RECORDED INFORMATION: Begin
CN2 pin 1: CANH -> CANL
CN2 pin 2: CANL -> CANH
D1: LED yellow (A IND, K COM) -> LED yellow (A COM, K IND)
RECORDED INFORMATION: End
RECORDED INFORMATION: Begin
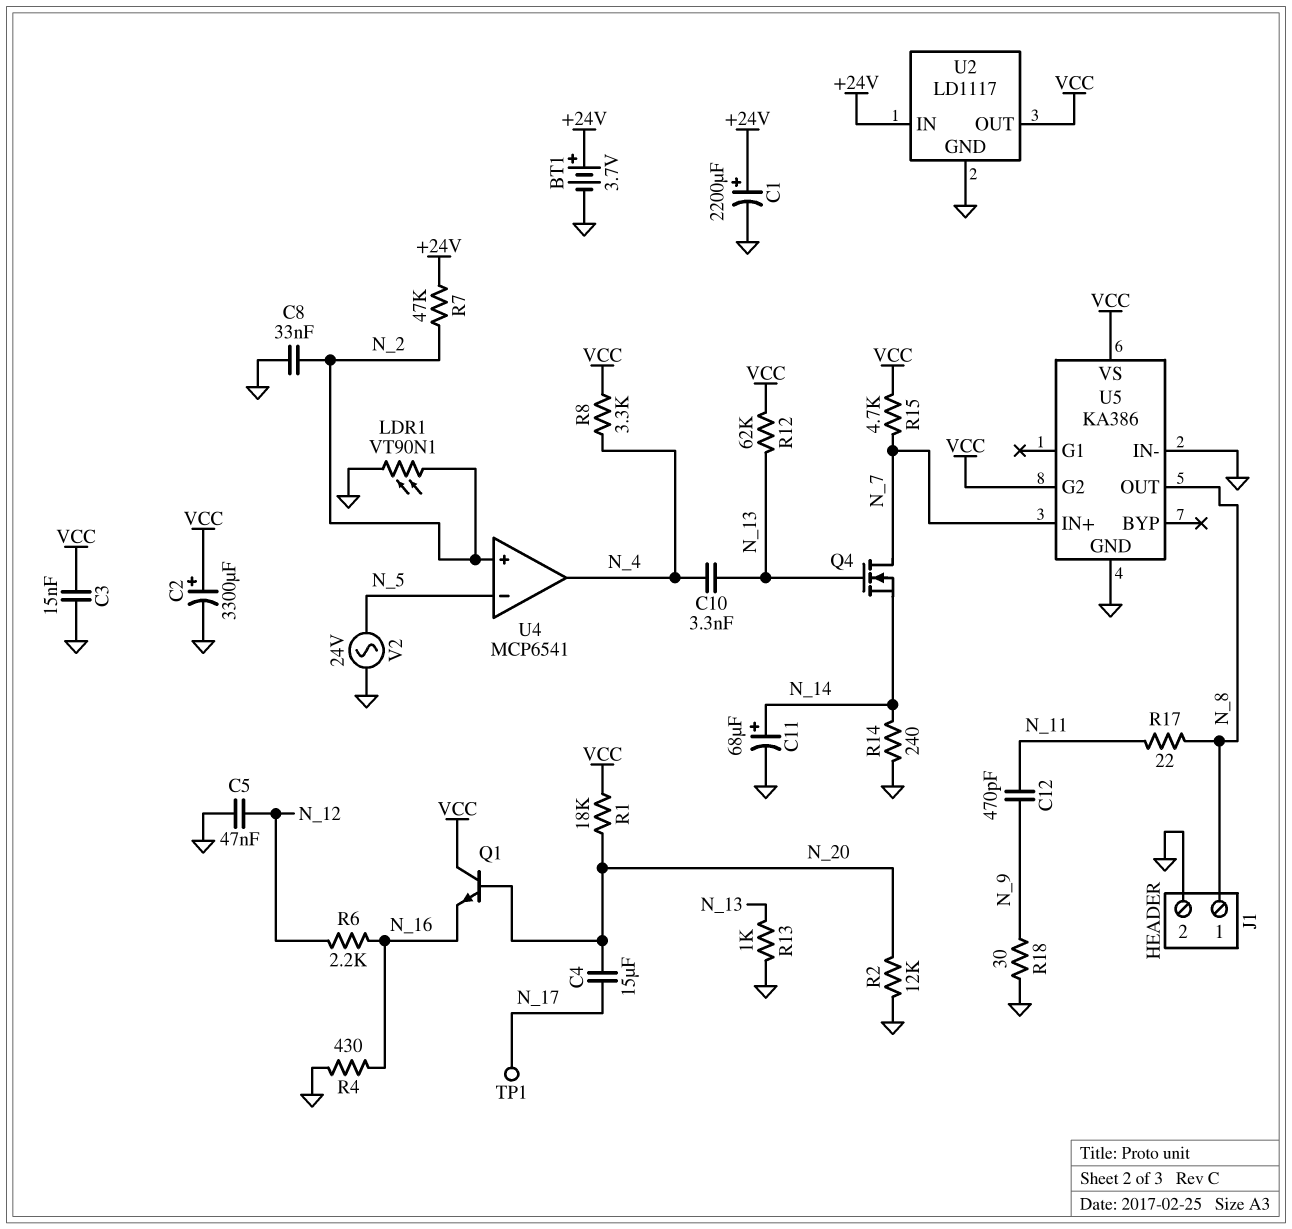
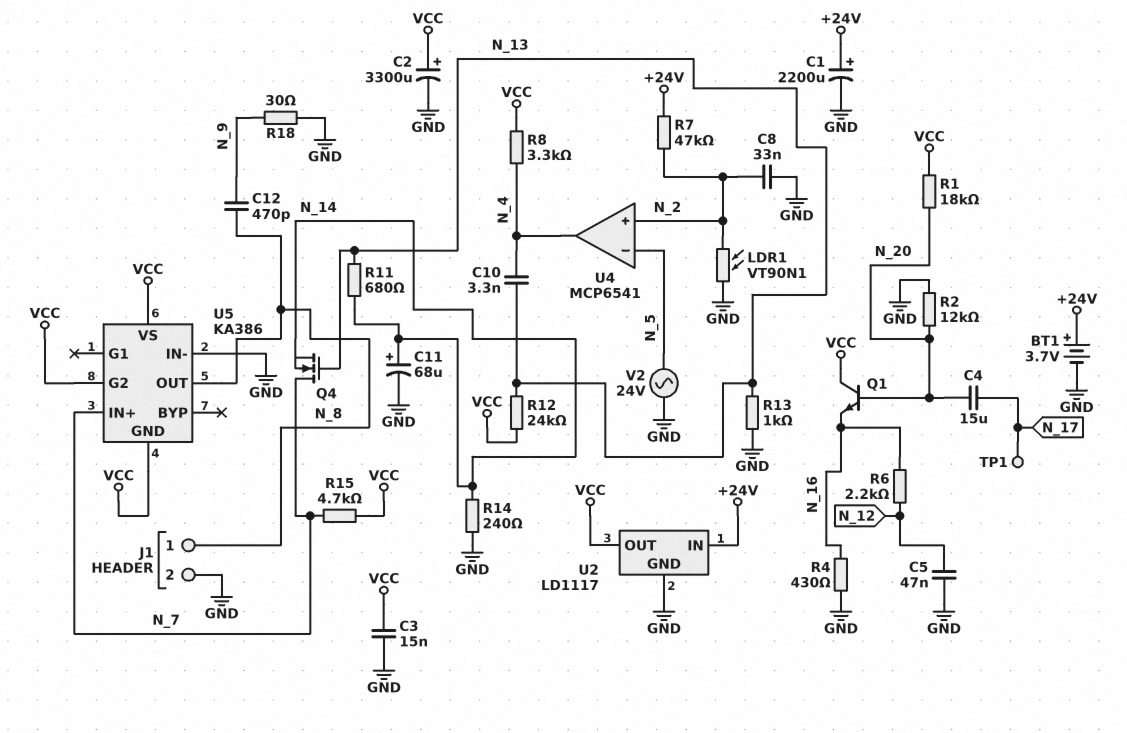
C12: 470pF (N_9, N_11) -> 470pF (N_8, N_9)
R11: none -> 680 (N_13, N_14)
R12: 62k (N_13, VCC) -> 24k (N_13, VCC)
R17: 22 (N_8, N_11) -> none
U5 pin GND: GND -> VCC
RECORDED INFORMATION: End
* ASSIGNED TASK: Copy all lines from the entries that contain the word "CANH".

* ANSWER SPACE:
CN2 pin 1: CANH -> CANL
CN2 pin 2: CANL -> CANH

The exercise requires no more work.